▸ **What you need to do**: Among the lines of data below, reproduce only those from the one with "green semicircle: (406, 296)" through the one with "blue triangle: (129, 162) -> (75, 256), moved", exactly as they stand, both ends included.

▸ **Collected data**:

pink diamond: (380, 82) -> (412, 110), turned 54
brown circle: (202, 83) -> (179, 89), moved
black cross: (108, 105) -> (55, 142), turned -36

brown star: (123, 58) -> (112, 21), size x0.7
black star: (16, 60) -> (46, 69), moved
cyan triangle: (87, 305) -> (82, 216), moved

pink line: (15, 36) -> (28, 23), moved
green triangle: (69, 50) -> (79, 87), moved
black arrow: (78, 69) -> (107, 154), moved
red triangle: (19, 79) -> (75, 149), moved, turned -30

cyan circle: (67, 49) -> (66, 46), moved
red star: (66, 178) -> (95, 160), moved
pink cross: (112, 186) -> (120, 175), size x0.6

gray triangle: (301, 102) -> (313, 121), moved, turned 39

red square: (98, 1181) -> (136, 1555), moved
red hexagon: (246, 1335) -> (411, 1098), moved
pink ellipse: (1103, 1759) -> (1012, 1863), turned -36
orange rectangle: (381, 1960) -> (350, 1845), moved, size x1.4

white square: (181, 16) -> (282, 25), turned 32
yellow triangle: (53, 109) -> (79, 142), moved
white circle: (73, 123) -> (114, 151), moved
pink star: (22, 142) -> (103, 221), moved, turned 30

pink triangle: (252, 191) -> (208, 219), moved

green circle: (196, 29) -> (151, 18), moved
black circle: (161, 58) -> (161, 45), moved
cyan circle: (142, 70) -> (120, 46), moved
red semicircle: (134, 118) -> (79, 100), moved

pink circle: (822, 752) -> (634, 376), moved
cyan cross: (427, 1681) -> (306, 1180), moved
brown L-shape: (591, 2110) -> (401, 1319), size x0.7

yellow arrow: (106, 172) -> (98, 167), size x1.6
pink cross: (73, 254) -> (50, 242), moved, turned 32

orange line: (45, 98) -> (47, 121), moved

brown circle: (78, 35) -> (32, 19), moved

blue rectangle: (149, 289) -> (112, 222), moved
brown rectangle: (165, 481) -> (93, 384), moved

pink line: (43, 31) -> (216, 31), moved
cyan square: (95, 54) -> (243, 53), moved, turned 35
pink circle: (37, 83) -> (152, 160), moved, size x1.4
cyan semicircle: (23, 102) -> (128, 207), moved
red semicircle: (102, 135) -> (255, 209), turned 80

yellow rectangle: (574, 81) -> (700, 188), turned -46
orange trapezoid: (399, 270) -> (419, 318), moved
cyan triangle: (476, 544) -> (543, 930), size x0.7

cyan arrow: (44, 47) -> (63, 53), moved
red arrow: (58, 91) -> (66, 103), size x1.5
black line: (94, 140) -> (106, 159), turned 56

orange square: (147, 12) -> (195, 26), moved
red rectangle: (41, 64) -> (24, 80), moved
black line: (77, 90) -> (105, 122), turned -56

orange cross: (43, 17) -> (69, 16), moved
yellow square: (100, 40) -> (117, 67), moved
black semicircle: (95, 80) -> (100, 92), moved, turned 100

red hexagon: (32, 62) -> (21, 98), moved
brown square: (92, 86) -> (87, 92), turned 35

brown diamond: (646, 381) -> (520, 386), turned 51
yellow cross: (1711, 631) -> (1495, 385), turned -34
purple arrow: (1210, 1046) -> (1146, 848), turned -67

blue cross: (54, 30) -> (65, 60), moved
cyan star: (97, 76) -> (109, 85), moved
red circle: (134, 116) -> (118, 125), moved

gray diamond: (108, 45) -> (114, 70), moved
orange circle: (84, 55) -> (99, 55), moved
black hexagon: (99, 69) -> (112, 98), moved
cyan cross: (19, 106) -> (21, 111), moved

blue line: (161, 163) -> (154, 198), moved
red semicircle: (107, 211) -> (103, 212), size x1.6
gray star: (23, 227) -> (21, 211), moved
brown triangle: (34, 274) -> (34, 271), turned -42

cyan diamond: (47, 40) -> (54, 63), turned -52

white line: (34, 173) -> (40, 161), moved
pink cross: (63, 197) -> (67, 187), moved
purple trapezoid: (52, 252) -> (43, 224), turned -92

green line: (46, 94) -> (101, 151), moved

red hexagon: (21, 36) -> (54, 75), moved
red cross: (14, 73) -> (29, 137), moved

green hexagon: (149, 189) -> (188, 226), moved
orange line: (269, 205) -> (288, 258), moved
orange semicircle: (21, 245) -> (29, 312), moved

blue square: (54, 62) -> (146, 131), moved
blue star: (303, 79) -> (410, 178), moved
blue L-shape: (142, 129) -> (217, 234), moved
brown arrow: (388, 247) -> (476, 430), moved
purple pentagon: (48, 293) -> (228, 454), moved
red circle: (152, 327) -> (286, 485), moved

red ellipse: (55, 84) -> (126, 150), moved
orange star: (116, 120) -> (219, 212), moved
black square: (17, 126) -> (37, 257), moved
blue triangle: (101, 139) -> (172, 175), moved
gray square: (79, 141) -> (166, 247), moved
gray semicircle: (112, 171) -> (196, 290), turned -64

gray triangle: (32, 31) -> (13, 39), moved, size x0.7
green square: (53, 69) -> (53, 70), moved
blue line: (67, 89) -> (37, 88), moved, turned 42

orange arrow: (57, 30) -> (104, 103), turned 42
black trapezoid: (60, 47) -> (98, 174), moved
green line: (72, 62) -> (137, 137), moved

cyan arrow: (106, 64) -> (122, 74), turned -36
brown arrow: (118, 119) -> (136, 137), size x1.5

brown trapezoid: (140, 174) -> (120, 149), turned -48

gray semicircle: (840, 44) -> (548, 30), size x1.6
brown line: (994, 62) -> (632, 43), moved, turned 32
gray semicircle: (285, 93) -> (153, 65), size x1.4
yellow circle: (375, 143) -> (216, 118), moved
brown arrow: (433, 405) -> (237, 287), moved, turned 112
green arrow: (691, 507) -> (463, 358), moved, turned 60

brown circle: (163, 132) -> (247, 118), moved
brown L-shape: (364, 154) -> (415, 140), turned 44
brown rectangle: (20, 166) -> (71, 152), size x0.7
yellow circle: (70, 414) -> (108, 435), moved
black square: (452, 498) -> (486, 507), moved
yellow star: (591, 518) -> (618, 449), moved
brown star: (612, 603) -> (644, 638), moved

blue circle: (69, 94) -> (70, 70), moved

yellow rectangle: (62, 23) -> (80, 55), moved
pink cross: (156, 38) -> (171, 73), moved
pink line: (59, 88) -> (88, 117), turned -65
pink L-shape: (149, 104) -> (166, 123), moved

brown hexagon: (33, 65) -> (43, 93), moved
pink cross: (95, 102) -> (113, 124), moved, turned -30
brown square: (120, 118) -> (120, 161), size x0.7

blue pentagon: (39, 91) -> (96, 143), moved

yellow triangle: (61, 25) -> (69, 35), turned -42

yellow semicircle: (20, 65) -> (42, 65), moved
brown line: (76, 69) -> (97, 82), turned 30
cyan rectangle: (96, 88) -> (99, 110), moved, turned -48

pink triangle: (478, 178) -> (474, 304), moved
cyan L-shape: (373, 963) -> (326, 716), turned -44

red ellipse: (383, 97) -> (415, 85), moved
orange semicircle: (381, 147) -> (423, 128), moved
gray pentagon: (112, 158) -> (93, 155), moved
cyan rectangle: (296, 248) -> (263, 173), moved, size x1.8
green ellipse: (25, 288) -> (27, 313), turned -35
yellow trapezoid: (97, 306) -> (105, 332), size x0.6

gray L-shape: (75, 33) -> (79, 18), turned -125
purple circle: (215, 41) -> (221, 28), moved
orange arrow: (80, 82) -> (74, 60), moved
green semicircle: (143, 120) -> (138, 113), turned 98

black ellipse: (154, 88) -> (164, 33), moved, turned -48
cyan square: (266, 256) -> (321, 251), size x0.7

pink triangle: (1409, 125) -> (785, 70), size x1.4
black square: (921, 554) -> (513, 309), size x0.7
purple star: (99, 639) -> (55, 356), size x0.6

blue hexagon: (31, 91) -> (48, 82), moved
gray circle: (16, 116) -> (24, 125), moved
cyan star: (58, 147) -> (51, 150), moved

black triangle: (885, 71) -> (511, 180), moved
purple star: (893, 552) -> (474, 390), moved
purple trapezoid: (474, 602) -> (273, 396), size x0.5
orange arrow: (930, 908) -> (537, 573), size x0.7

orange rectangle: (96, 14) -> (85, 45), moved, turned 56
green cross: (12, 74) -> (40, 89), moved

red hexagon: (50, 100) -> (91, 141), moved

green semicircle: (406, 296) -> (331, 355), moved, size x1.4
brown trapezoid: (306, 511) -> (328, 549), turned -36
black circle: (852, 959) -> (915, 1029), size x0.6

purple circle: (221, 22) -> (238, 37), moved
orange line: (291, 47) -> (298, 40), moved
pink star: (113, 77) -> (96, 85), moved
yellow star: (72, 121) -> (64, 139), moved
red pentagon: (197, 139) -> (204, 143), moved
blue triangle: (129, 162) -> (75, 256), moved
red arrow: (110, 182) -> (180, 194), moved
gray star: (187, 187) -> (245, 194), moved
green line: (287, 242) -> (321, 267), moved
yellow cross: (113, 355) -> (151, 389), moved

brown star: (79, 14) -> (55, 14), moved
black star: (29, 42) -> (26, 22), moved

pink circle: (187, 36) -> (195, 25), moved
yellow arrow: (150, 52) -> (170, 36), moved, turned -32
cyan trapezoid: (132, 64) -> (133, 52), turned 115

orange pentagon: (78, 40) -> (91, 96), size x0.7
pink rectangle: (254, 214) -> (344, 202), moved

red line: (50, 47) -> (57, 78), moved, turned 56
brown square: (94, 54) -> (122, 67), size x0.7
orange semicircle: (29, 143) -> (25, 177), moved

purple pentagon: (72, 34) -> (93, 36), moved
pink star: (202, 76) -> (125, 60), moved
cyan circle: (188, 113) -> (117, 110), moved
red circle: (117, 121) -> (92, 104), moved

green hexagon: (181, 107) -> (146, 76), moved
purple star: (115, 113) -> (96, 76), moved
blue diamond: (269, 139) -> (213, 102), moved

▸ **The completed task**:
green semicircle: (406, 296) -> (331, 355), moved, size x1.4
brown trapezoid: (306, 511) -> (328, 549), turned -36
black circle: (852, 959) -> (915, 1029), size x0.6

purple circle: (221, 22) -> (238, 37), moved
orange line: (291, 47) -> (298, 40), moved
pink star: (113, 77) -> (96, 85), moved
yellow star: (72, 121) -> (64, 139), moved
red pentagon: (197, 139) -> (204, 143), moved
blue triangle: (129, 162) -> (75, 256), moved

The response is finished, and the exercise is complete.